■ TASK DATA:

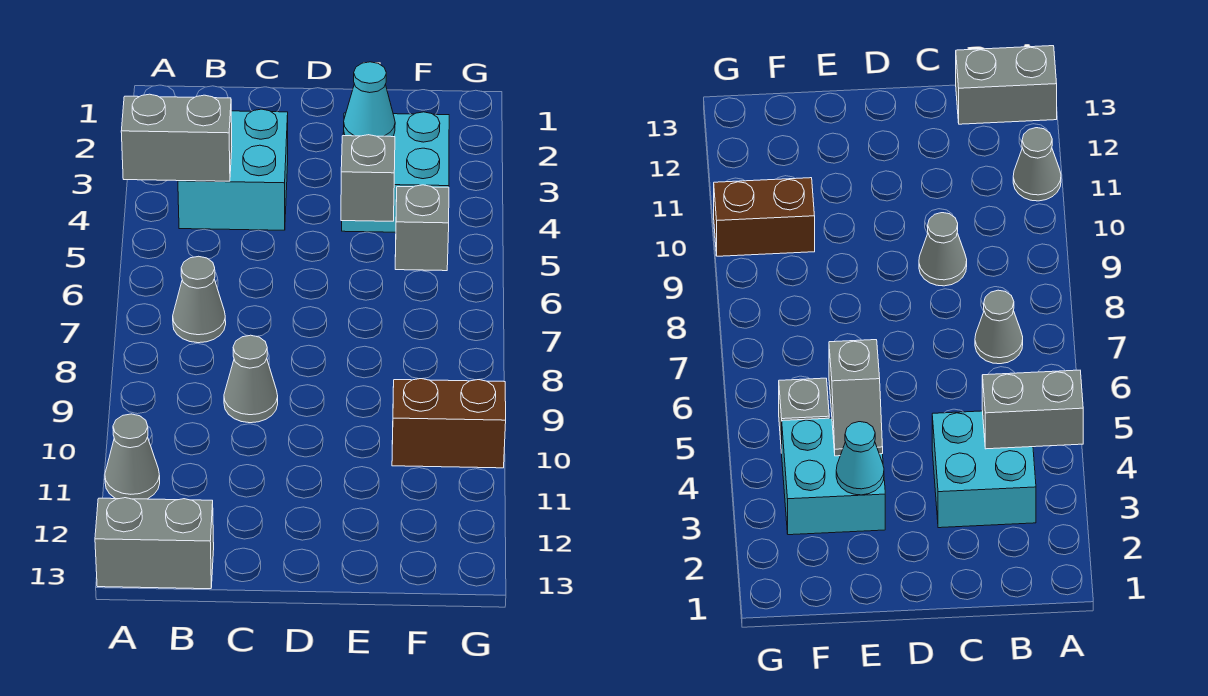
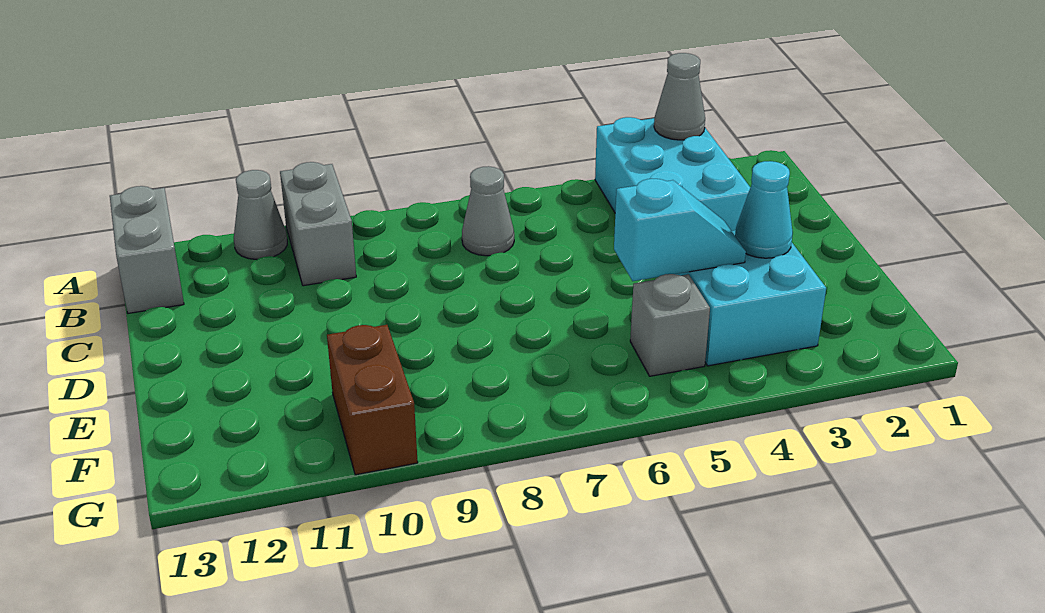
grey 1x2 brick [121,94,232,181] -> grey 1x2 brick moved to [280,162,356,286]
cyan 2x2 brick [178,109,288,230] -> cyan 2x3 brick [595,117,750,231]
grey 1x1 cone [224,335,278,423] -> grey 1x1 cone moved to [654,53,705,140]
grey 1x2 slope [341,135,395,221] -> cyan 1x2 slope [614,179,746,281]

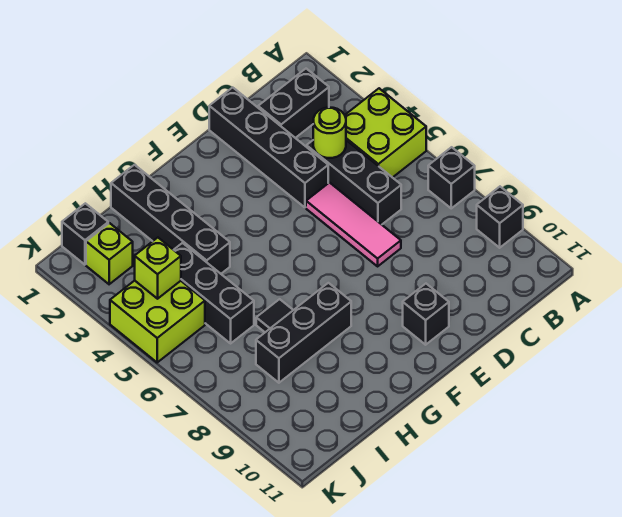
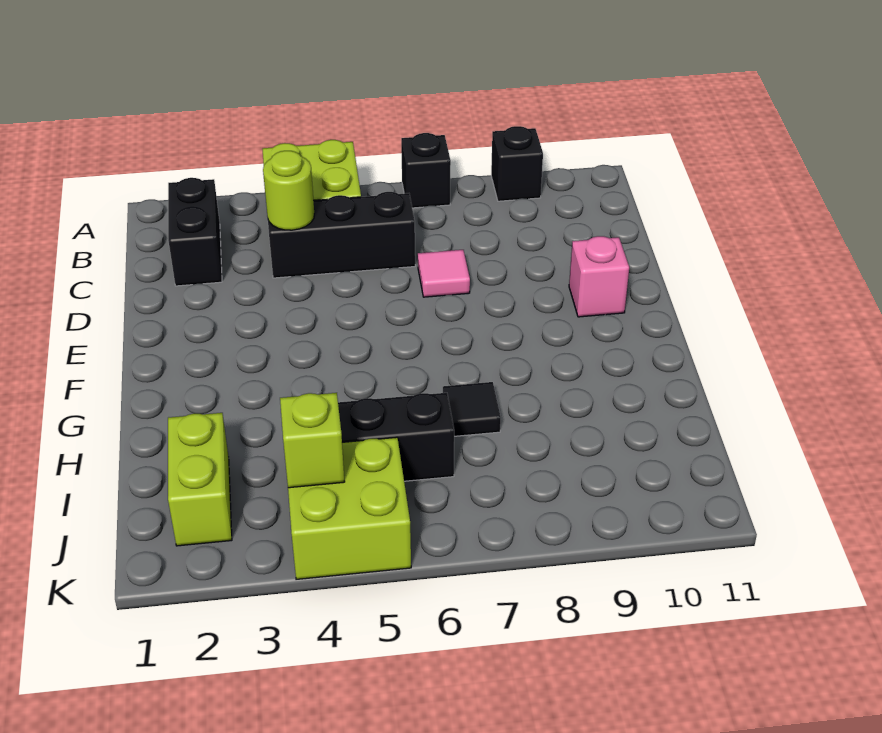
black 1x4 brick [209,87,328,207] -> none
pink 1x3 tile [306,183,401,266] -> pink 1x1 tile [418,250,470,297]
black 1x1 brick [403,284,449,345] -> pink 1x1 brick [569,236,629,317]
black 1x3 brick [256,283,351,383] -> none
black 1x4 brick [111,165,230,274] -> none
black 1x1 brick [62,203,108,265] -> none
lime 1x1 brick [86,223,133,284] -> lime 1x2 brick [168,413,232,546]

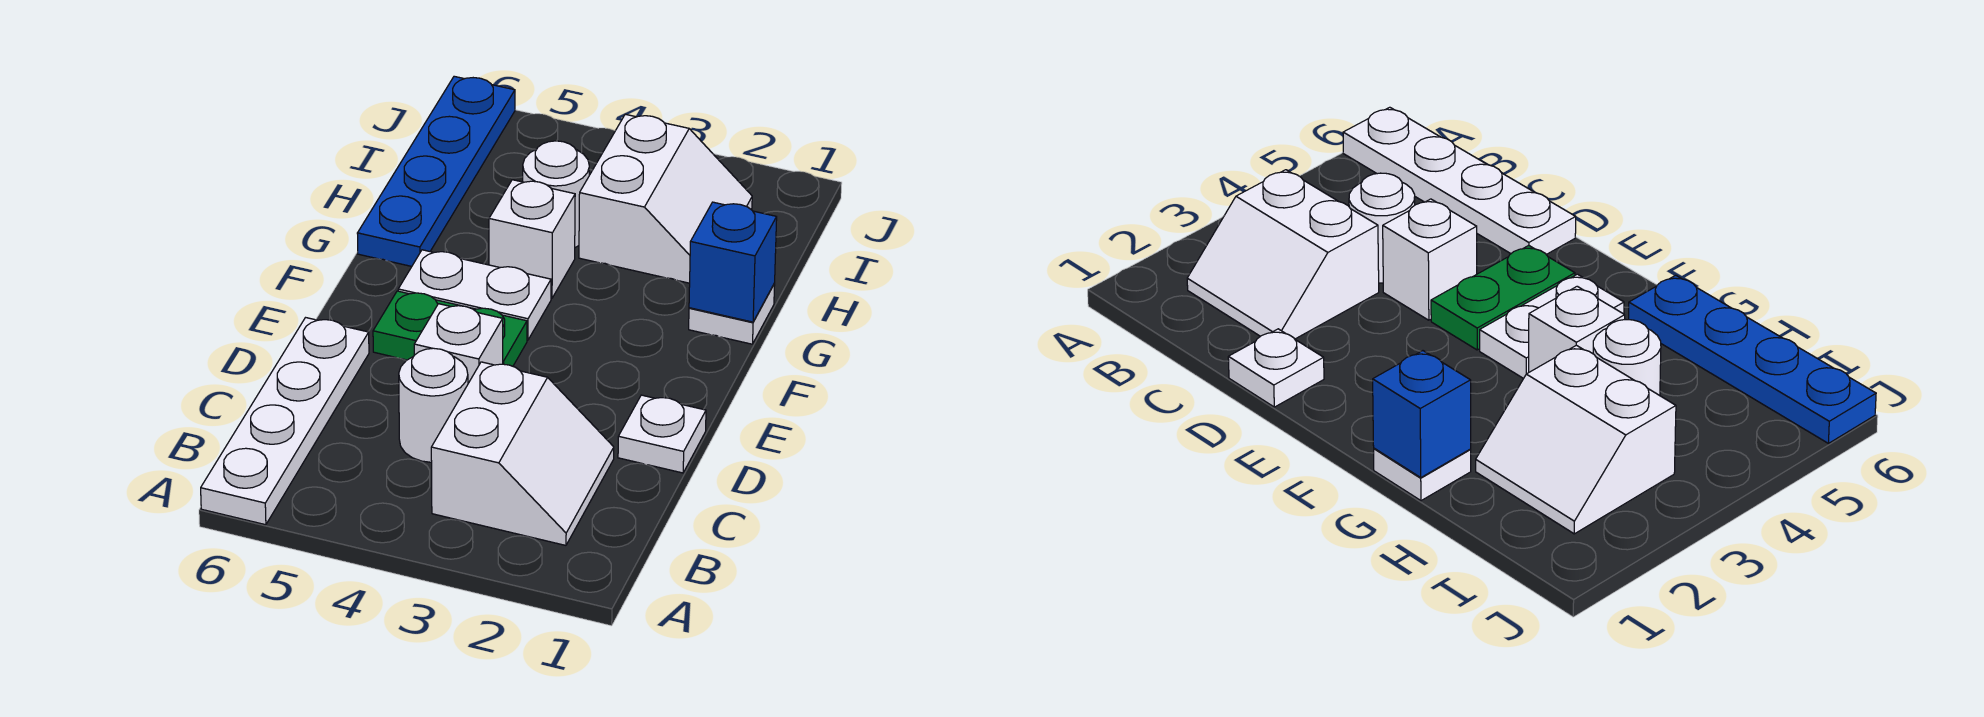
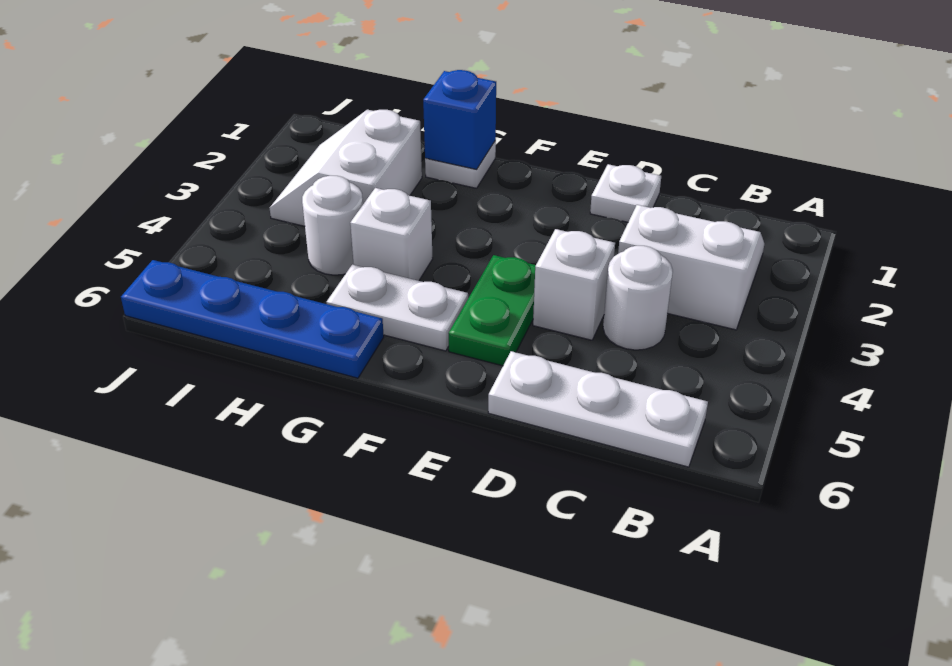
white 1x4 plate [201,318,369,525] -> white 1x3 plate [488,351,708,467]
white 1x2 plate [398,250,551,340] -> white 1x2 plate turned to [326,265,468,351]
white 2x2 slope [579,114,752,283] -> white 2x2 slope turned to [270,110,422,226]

==

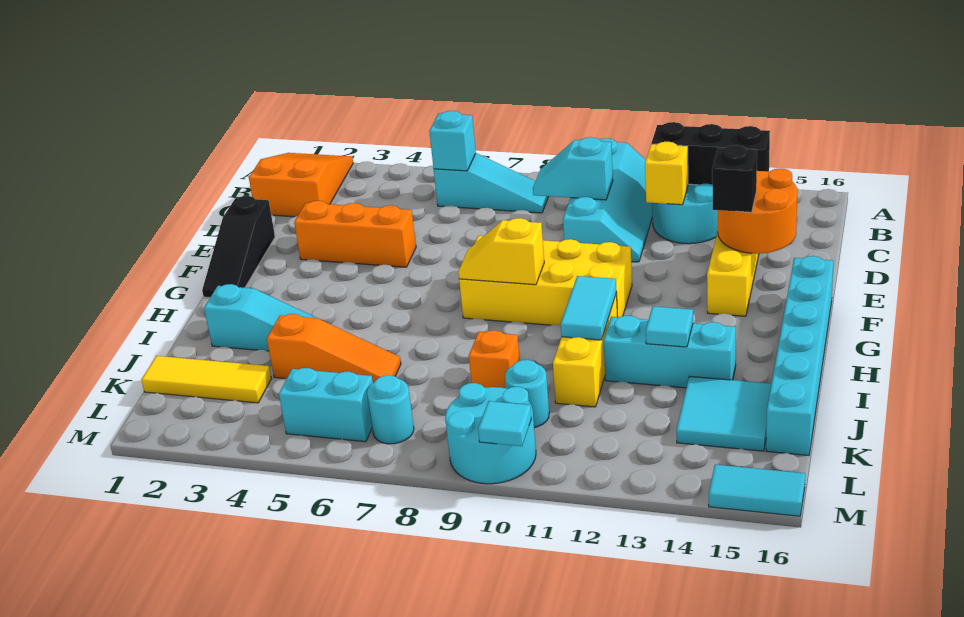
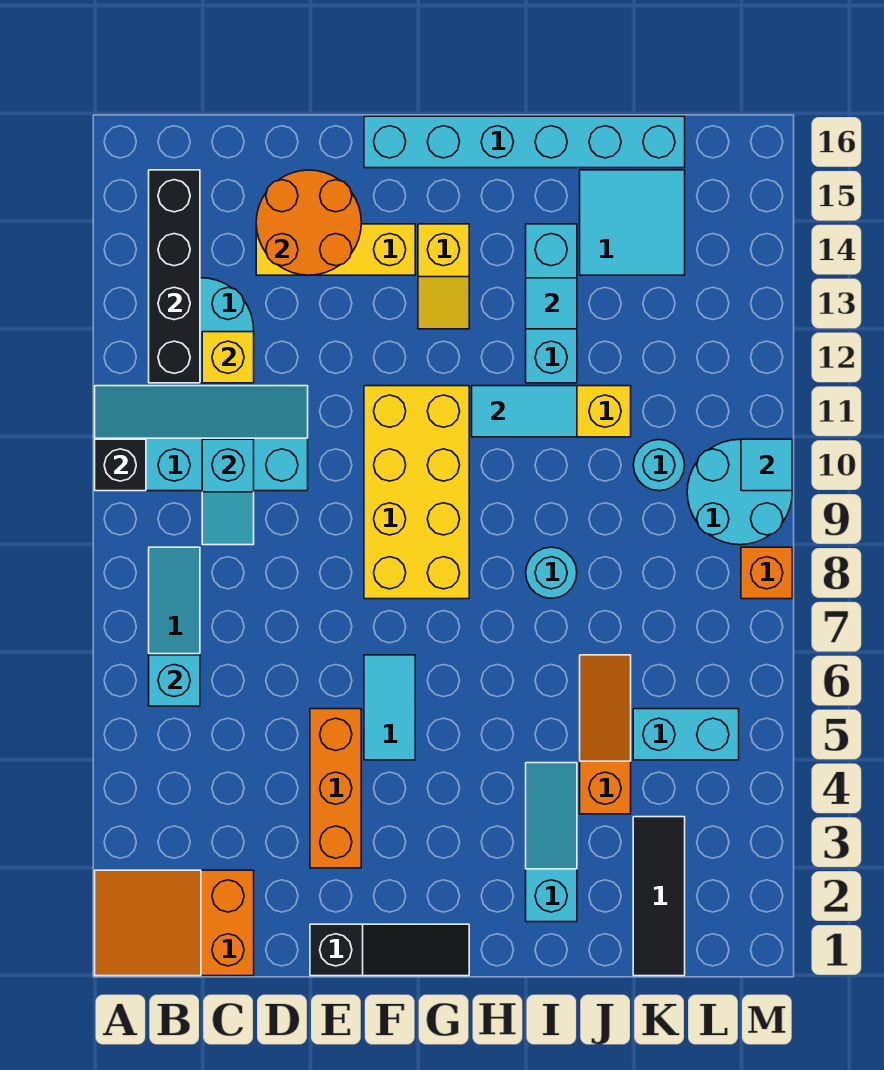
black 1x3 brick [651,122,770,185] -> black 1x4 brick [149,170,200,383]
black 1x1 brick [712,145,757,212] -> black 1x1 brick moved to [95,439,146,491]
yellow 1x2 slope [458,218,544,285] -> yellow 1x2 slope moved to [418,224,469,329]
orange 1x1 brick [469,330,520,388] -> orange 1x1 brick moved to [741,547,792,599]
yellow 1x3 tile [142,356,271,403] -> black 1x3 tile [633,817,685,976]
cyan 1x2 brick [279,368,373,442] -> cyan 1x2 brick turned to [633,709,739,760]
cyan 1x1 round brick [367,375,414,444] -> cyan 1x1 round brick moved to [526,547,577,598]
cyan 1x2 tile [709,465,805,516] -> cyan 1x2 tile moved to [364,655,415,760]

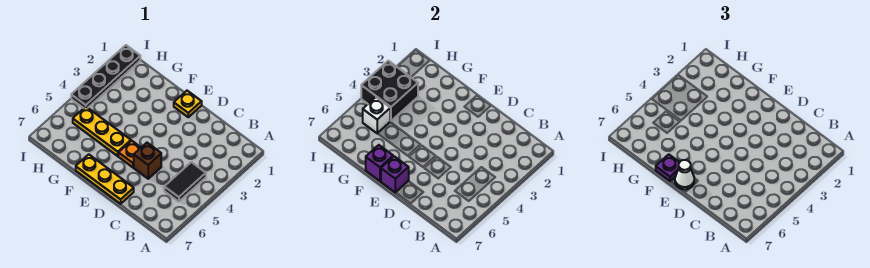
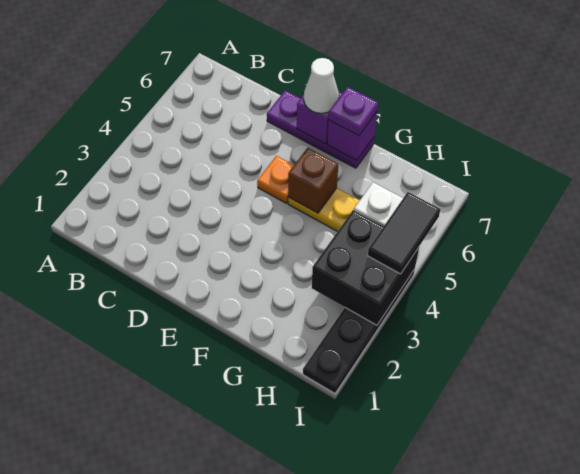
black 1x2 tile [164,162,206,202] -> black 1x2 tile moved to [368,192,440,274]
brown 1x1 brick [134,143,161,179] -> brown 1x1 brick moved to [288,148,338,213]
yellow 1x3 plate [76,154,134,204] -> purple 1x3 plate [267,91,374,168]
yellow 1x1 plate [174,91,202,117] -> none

--

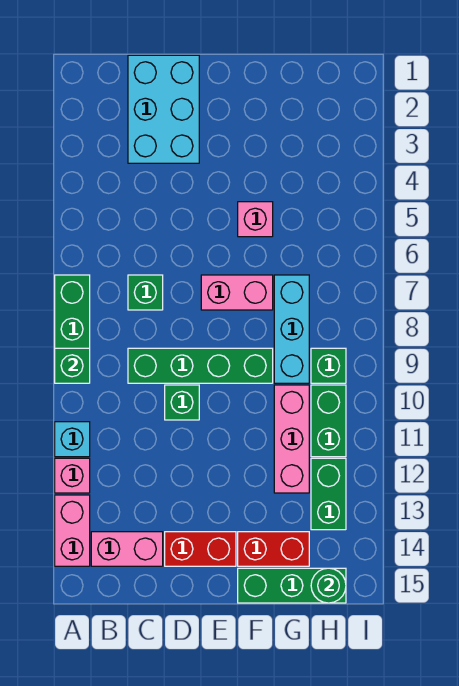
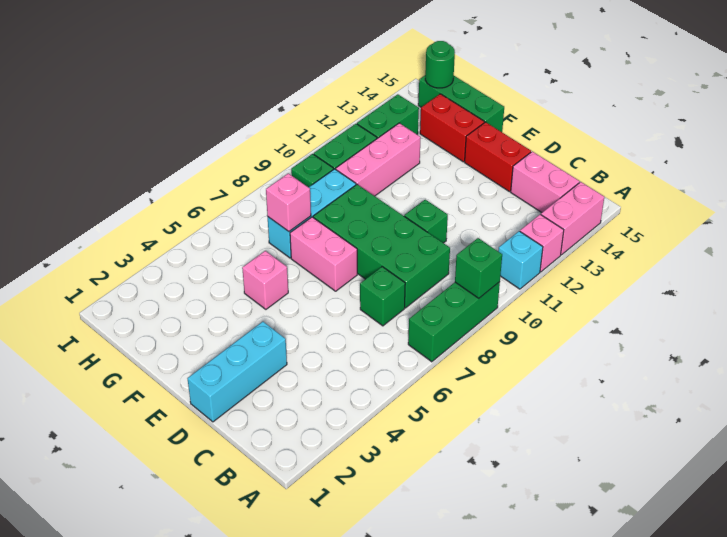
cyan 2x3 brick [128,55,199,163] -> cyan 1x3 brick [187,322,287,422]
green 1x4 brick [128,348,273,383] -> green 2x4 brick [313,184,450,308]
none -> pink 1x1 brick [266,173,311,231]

■ TASK BRIEF:
Could you filter the entries above for lines holding the string "black" and copy them?

■ RESULT:
black 1x4 brick [209,87,328,207] -> none
black 1x1 brick [403,284,449,345] -> pink 1x1 brick [569,236,629,317]
black 1x3 brick [256,283,351,383] -> none
black 1x4 brick [111,165,230,274] -> none
black 1x1 brick [62,203,108,265] -> none
black 1x3 brick [651,122,770,185] -> black 1x4 brick [149,170,200,383]
black 1x1 brick [712,145,757,212] -> black 1x1 brick moved to [95,439,146,491]
yellow 1x3 tile [142,356,271,403] -> black 1x3 tile [633,817,685,976]
black 1x2 tile [164,162,206,202] -> black 1x2 tile moved to [368,192,440,274]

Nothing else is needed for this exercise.